AVAILABLE DATA:
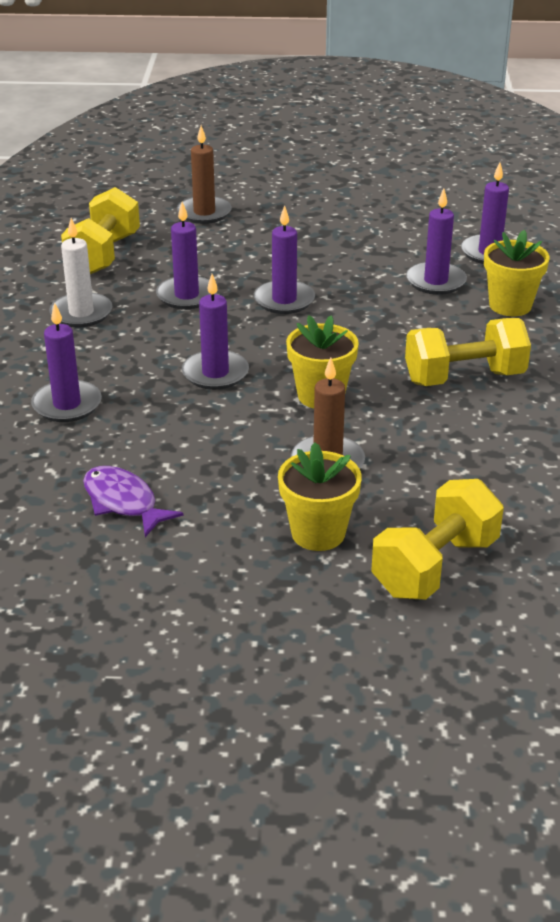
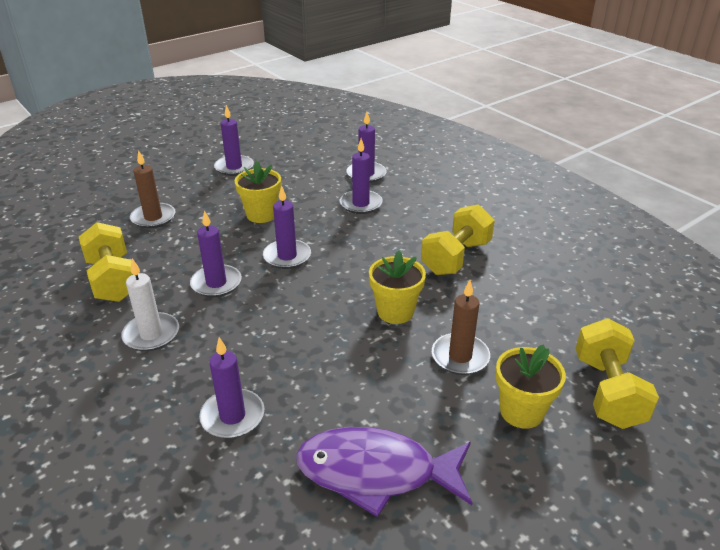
camera: 40 degrees left, 0 degrees up
(123, 502) = (376, 472): purple fish -> purple fish, size x1.64
(215, 373) = (309, 331): purple candle -> purple candle (234, 167)
(510, 305) = (419, 201): yellow flower pot -> yellow flower pot (261, 215)

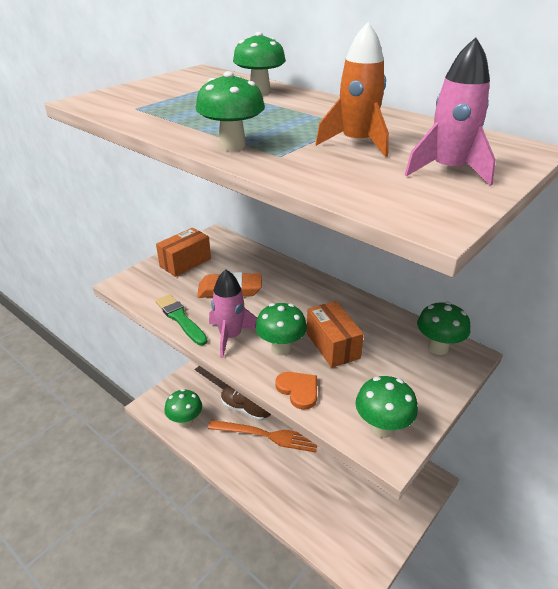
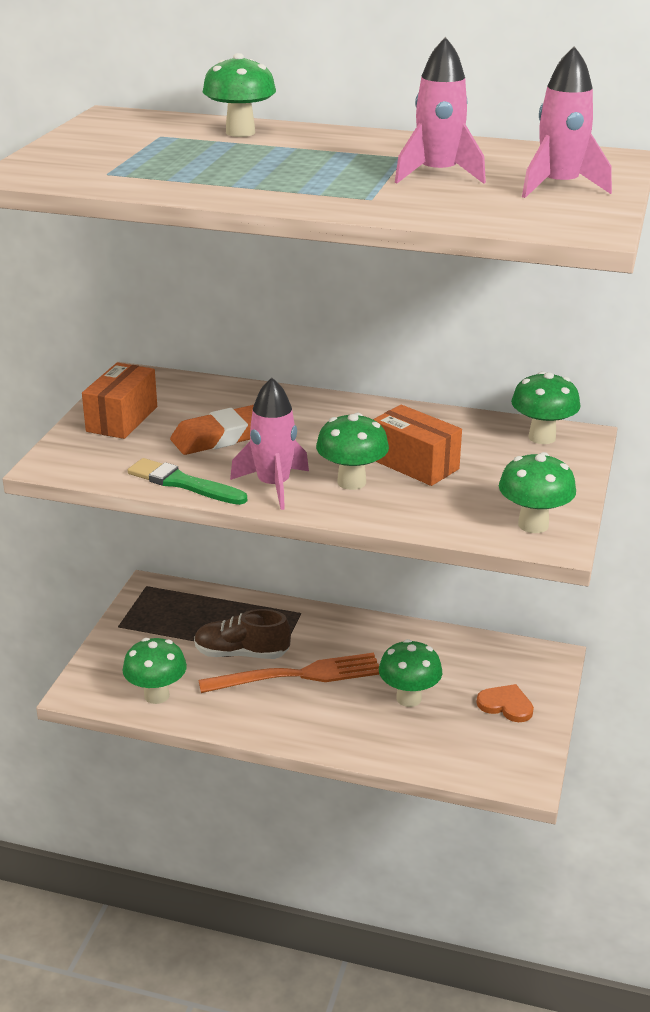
camera: 25 degrees left, 5 degrees down
(232, 145) = (303, 196): green mushroom -> green mushroom (409, 698)
(298, 390) = (409, 516): orange heart -> orange heart (506, 705)
(356, 143) = (438, 175): orange rocket -> pink rocket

WHAT IS NEEDED:
Every line that holds the string "camera" must be copied from the records above.

ANSWER SECTION:
camera: 40 degrees left, 0 degrees up
camera: 25 degrees left, 5 degrees down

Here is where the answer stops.